* [WHAT THE TASK ASKS]
Write out the data below word for word, leaving every line unchanged.

•••

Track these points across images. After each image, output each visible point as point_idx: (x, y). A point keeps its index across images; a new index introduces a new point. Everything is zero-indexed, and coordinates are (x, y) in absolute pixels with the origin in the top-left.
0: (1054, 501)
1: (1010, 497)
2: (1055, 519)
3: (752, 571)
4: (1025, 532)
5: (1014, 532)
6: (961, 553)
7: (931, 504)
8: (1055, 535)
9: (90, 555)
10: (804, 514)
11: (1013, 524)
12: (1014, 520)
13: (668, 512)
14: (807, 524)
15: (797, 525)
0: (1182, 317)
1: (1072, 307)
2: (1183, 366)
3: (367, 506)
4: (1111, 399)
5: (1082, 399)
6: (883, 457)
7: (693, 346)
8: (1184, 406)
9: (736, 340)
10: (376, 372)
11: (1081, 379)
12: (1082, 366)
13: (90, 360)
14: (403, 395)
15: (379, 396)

•••

* [OUTPUT]
Track these points across images. After each image, output each visible point as point_idx: (x, y). A point keeps its index across images; a new index introduces a new point. Everything is zero-indexed, and coordinates are (x, y) in absolute pixels with the origin in the top-left.
0: (1054, 501)
1: (1010, 497)
2: (1055, 519)
3: (752, 571)
4: (1025, 532)
5: (1014, 532)
6: (961, 553)
7: (931, 504)
8: (1055, 535)
9: (90, 555)
10: (804, 514)
11: (1013, 524)
12: (1014, 520)
13: (668, 512)
14: (807, 524)
15: (797, 525)
0: (1182, 317)
1: (1072, 307)
2: (1183, 366)
3: (367, 506)
4: (1111, 399)
5: (1082, 399)
6: (883, 457)
7: (693, 346)
8: (1184, 406)
9: (736, 340)
10: (376, 372)
11: (1081, 379)
12: (1082, 366)
13: (90, 360)
14: (403, 395)
15: (379, 396)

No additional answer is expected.